● **Source material**
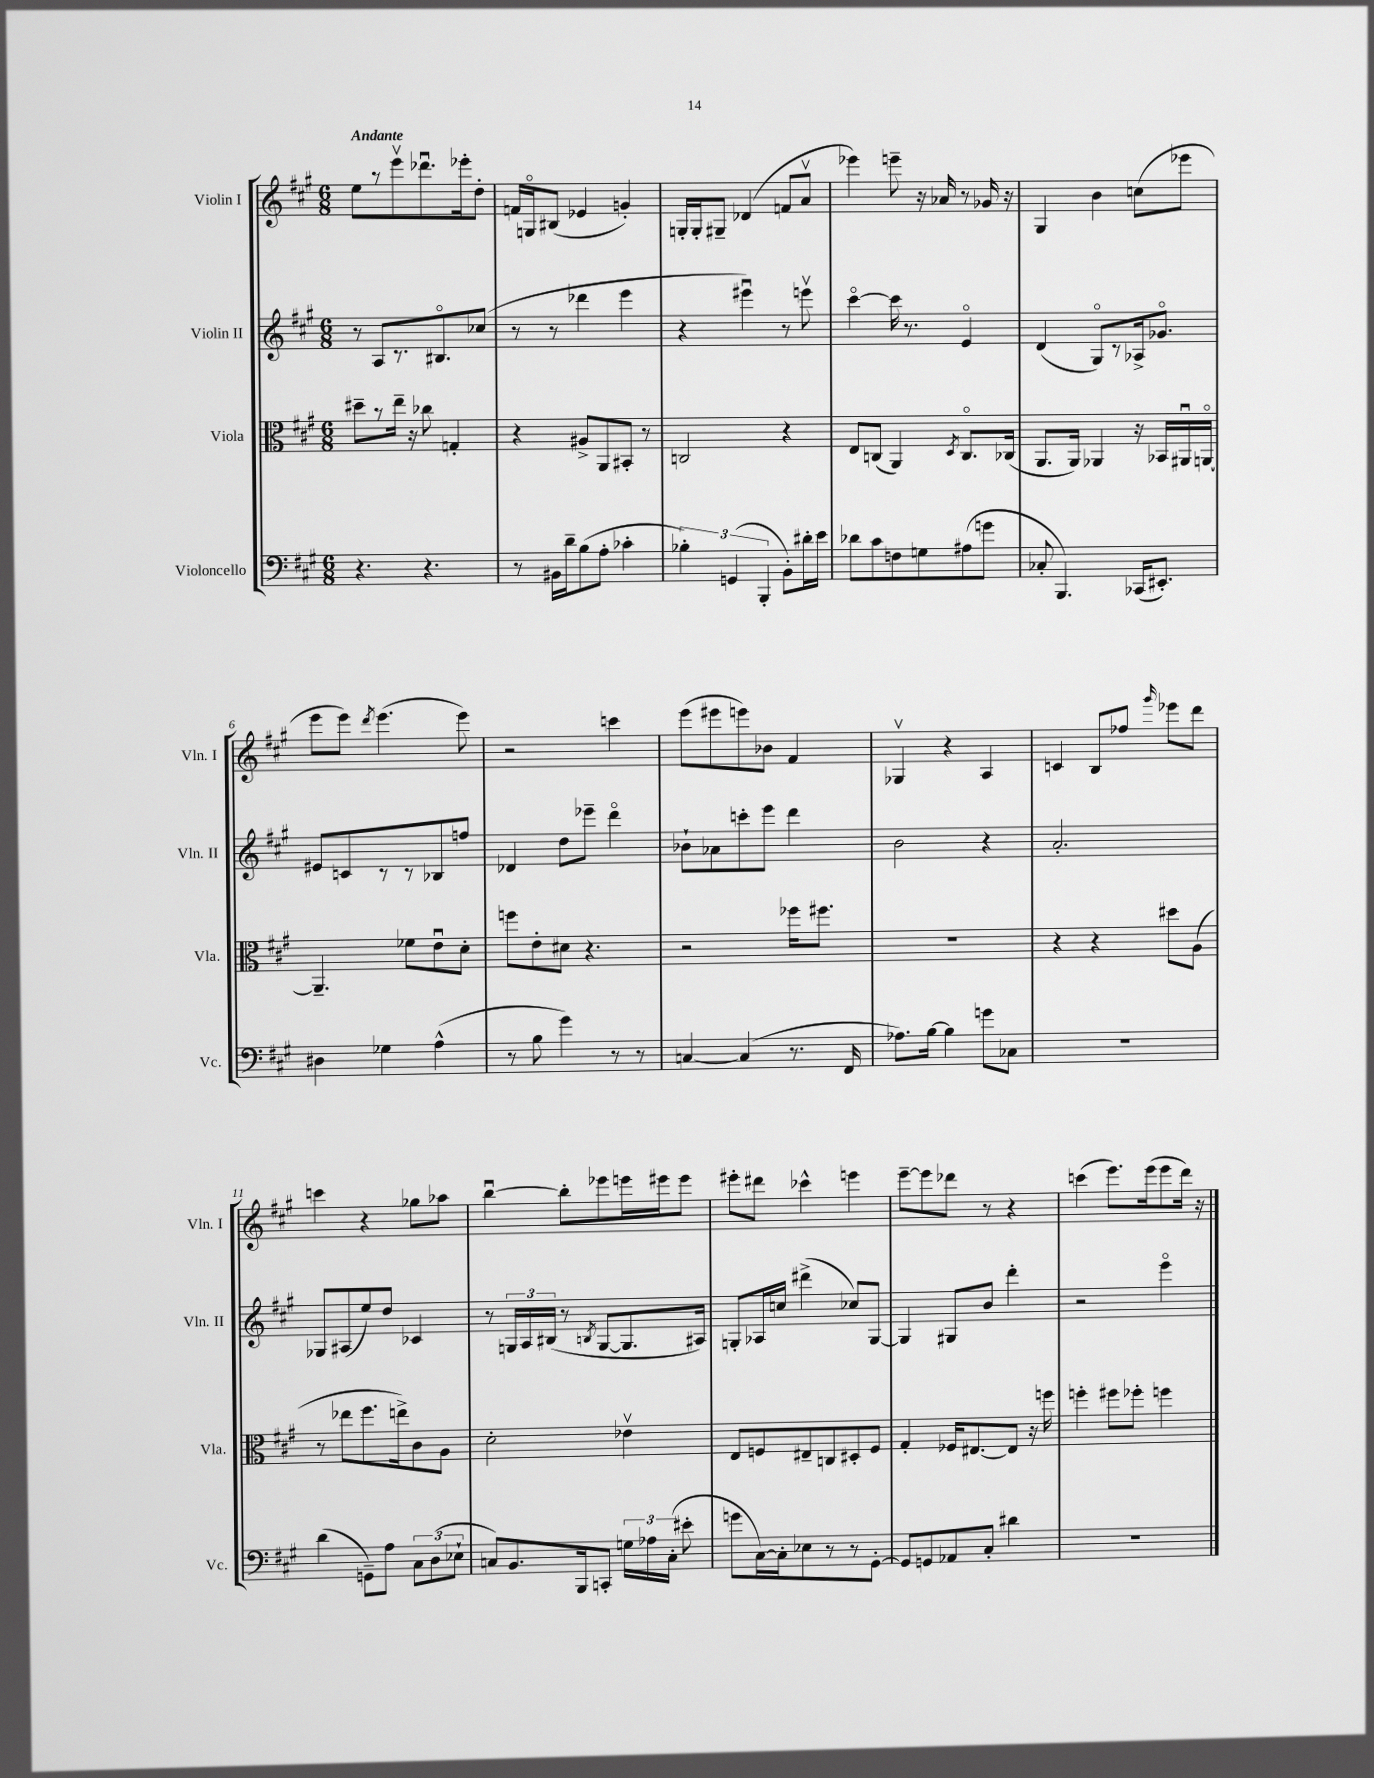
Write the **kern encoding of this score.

**kern	**kern	**kern	**kern
*staff4	*staff3	*staff2	*staff1
*clefF4	*clefC3	*clefG2	*clefG2
*k[f#c#g#]	*k[f#c#g#]	*k[f#c#g#]	*k[f#c#g#]
*M6/8	*M6/8	*M6/8	*M6/8
4.r	8dd#~	8r	8ee
.	8r	8A	8r
.	16ee~	8.r	8eeev
.	16r	.	.
4.r	8cc-	.	8.ddd-u
.	.	8.B#o	.
.	4G'	.	.
.	.	.	16eee-'
.	.	(8cc-	8dd'
=	=	=	=
8r	4r	8r	16f
.	.	.	16Go
16BB#	.	8r	(8B#
16d~	.	.	.
(8B	8A#^	4ddd-	4e-
8A'	8AA	.	.
4c-'	8BB#'	4eee	4g')
.	8r	.	.
=	=	=	=
6B-')	2C	4r	16G'
.	.	.	16G'
.	.	.	8G#~
(6GG	.	.	.
.	.	4eee#u)	(4d-
6BBB'	.	.	.
8BB')	4r	8r	8f
16d#'	.	8eeev	8av
16e	.	.	.
=	=	=	=
8d-	8E	[4ccc#o	4eee-)
8c#	(8C	.	.
8F	4AA)	16ccc#]	8eee~
.	.	8.r	.
8G	.	.	16r
.	.	.	16a-
.	8qD	.	.
(8A#	8.Co	4eo	8r
8g	.	.	16g-
.	(16C-	.	16r
=	=	=	=
8C-'	8.AA	(4d	4G#
4.BBB)	.	.	.
.	16AA)	.	.
.	4AA-	8G#o)	4b
.	.	8r	.
(16CC-	16r	16A-^	(8cc
8.EE#')	16BB-	8.g-o	.
.	16AA#u	.	8eee-
.	[16AAo	.	.
=	=	=	=
4D#	4.AA~]	8e#	8eee
.	.	8c	8eee)
.	.	.	8qddd
4G-	.	8r	(4.eee
.	8f-	8r	.
(4A^^	8eu	8B-	.
.	8d'	8ff	8eee)
=	=	=	=
8r	8ff	4d-	2r
8B	8e'	.	.
4g#)	8d#	8dd	.
.	4.r	8eee-~	.
8r	.	4dddo	4ccc
8r	.	.	.
=	=	=	=
[4C	2r	8b-`	(8eee
.	.	8a-	8eee#
(4C]	.	8ccc'	8eee)
.	.	8eee	8b-
8.r	16ff-	4ddd	4f#
.	8.ff#	.	.
16FF#	.	.	.
=	=	=	=
8.A-)	2.r	2b	4G-v
[16B	.	.	.
4B]	.	.	4r
8g	.	4r	4A
8C-	.	.	.
=	=	=	=
2.r	4r	2.a'	4c
.	4r	.	8B
.	.	.	8ff-
.	.	.	16qqggg#
.	8dd#	.	8eee-
.	(8A	.	8ddd
=	=	=	=
(4d	8r	8G-	4ccc
.	8ee-	(8A#	.
8GG~)	8.ff#	8ee)	4r
8A	.	8dd	.
.	16ee^)	.	.
12C#	8c#	4c-	8gg-
(12D	.	.	.
.	8A	.	8aa-
12E-`	.	.	.
=	=	=	=
8C)	2d'	8r	[4bbu
8.BB	.	24G	.
.	.	24A	.
.	.	(24B#	.
.	.	8r	8bb']
16BBB	.	.	.
.	.	8qB	.
8CC'	.	[8G	8eee-
24G	4e-v	8.G]	16eee
24A-	.	.	.
.	.	.	16eee#
(24C'	.	.	.
8e#'	.	.	8eee#
.	.	16A#)	.
=	=	=	=
8g	8E	8G'	8eee#'
[16C#)	8F	16A-	8ddd#
16C#']	.	16cc	.
8E-	8E#~	(4ddd#^	4ccc-^^
8r	8C	.	.
8r	8D#'	8cc-)	4eee
[8GG#'	8F	[8G	.
=	=	=	=
8GG#]	4G#'	4G]	[8eee~
8GG	.	.	8eee]
8AA-	16F-	8G#	8ddd-
.	[8.E#	.	.
8C#'	.	8b	8r
4d#	8E#]	4ddd'	4r
.	16r	.	.
.	16ff	.	.
=	=	=	=
2.r	4ff'	2r	(4ccc
.	8ff#	.	8.eee)
.	8ff-'	.	.
.	.	.	(16eee
.	4ff	4eeeo	8eee
.	.	.	16ddd)
.	.	.	16r
==	==	==	==
*-	*-	*-	*-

● **What the task asks**
Please reproduce the listing above verbatim, from start to finish, omitting the picture.

● **Reply**
Write the **kern encoding of this score.

**kern	**kern	**kern	**kern
*staff4	*staff3	*staff2	*staff1
*clefF4	*clefC3	*clefG2	*clefG2
*k[f#c#g#]	*k[f#c#g#]	*k[f#c#g#]	*k[f#c#g#]
*M6/8	*M6/8	*M6/8	*M6/8
4.r	8dd#~	8r	8ee
.	8r	8A	8r
.	16ee~	8.r	8eeev
.	16r	.	.
4.r	8cc-	.	8.ddd-u
.	.	8.B#o	.
.	4G'	.	.
.	.	.	16eee-'
.	.	(8cc-	8dd'
=	=	=	=
8r	4r	8r	16f
.	.	.	16Go
16BB#	.	8r	(8B#
16d~	.	.	.
(8B	8A#^	4ddd-	4e-
8A'	8AA	.	.
4c-'	8BB#'	4eee	4g')
.	8r	.	.
=	=	=	=
6B-')	2C	4r	16G'
.	.	.	16G'
.	.	.	8G#~
(6GG	.	.	.
.	.	4eee#u)	(4d-
6BBB'	.	.	.
8BB')	4r	8r	8f
16d#'	.	8eeev	8av
16e	.	.	.
=	=	=	=
8d-	8E	[4ccc#o	4eee-)
8c#	(8C	.	.
8F	4AA)	16ccc#]	8eee~
.	.	8.r	.
8G	.	.	16r
.	.	.	16a-
.	8qD	.	.
(8A#	8.Co	4eo	8r
8g	.	.	16g-
.	(16C-	.	16r
=	=	=	=
8C-'	8.AA	(4d	4G#
4.BBB)	.	.	.
.	16AA)	.	.
.	4AA-	8G#o)	4b
.	.	8r	.
(16CC-	16r	16A-^	(8cc
8.EE#')	16BB-	8.g-o	.
.	16AA#u	.	8eee-
.	[16AAo	.	.
=	=	=	=
4D#	4.AA~]	8e#	8eee
.	.	8c	8eee)
.	.	.	8qddd
4G-	.	8r	(4.eee
.	8f-	8r	.
(4A^^	8eu	8B-	.
.	8d'	8ff	8eee)
=	=	=	=
8r	8ff	4d-	2r
8B	8e'	.	.
4g#)	8d#	8dd	.
.	4.r	8eee-~	.
8r	.	4dddo	4ccc
8r	.	.	.
=	=	=	=
[4C	2r	8b-`	(8eee
.	.	8a-	8eee#
(4C]	.	8ccc'	8eee)
.	.	8eee	8b-
8.r	16ff-	4ddd	4f#
.	8.ff#	.	.
16FF#	.	.	.
=	=	=	=
8.A-)	2.r	2b	4G-v
[16B	.	.	.
4B]	.	.	4r
8g	.	4r	4A
8C-	.	.	.
=	=	=	=
2.r	4r	2.a'	4c
.	4r	.	8B
.	.	.	8ff-
.	.	.	16qqggg#
.	8dd#	.	8eee-
.	(8A	.	8ddd
=	=	=	=
(4d	8r	8G-	4ccc
.	8ee-	(8A#	.
8GG~)	8.ff#	8ee)	4r
8A	.	8dd	.
.	16ee^)	.	.
12C#	8c#	4c-	8gg-
(12D	.	.	.
.	8A	.	8aa-
12E-`	.	.	.
=	=	=	=
8C)	2d'	8r	[4bbu
8.BB	.	24G	.
.	.	24A	.
.	.	(24B#	.
.	.	8r	8bb']
16BBB	.	.	.
.	.	8qB	.
8CC'	.	[8G	8eee-
24G	4e-v	8.G]	16eee
24A-	.	.	.
.	.	.	16eee#
(24C'	.	.	.
8e#'	.	.	8eee#
.	.	16A#)	.
=	=	=	=
8g	8E	8G'	8eee#'
[16C#)	8F	16A-	8ddd#
16C#']	.	16cc	.
8E-	8E#~	(4ddd#^	4ccc-^^
8r	8C	.	.
8r	8D#'	8cc-)	4eee
[8GG#'	8F	[8G	.
=	=	=	=
8GG#]	4G#'	4G]	[8eee~
8GG	.	.	8eee]
8AA-	16F-	8G#	8ddd-
.	[8.E#	.	.
8C#'	.	8b	8r
4d#	8E#]	4ddd'	4r
.	16r	.	.
.	16ff	.	.
=	=	=	=
2.r	4ff'	2r	(4ccc
.	8ff#	.	8.eee)
.	8ff-'	.	.
.	.	.	(16eee
.	4ff	4eeeo	8eee
.	.	.	16ddd)
.	.	.	16r
==	==	==	==
*-	*-	*-	*-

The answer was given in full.